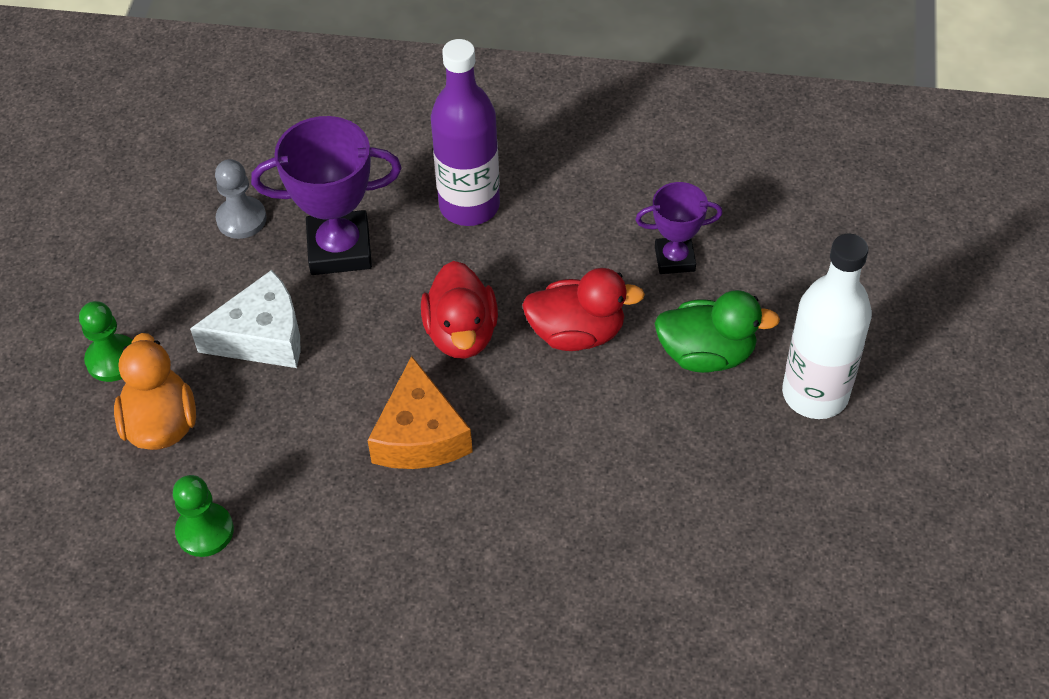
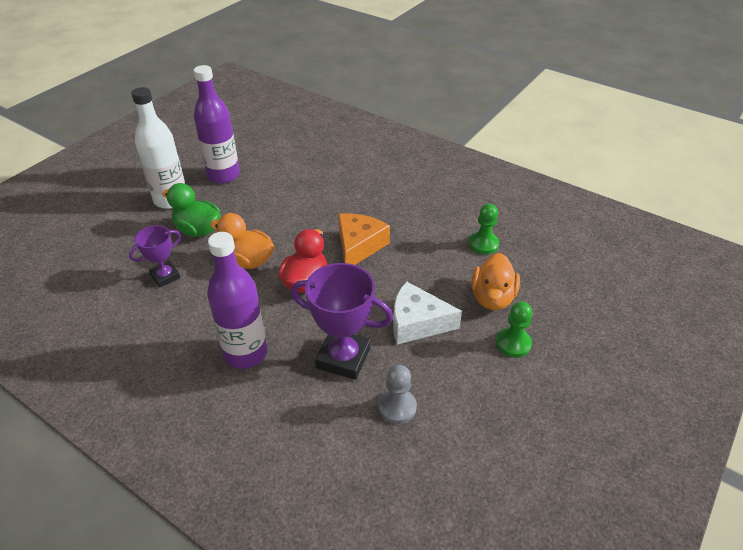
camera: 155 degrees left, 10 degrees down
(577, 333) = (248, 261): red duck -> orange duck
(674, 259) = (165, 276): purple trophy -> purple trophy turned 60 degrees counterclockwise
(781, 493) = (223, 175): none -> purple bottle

-- -- --

Description of the task — Every line of the listing should be copied precisely, with images omitted.

Answer section —
camera: 155 degrees left, 10 degrees down
(577, 333) = (248, 261): red duck -> orange duck
(674, 259) = (165, 276): purple trophy -> purple trophy turned 60 degrees counterclockwise
(781, 493) = (223, 175): none -> purple bottle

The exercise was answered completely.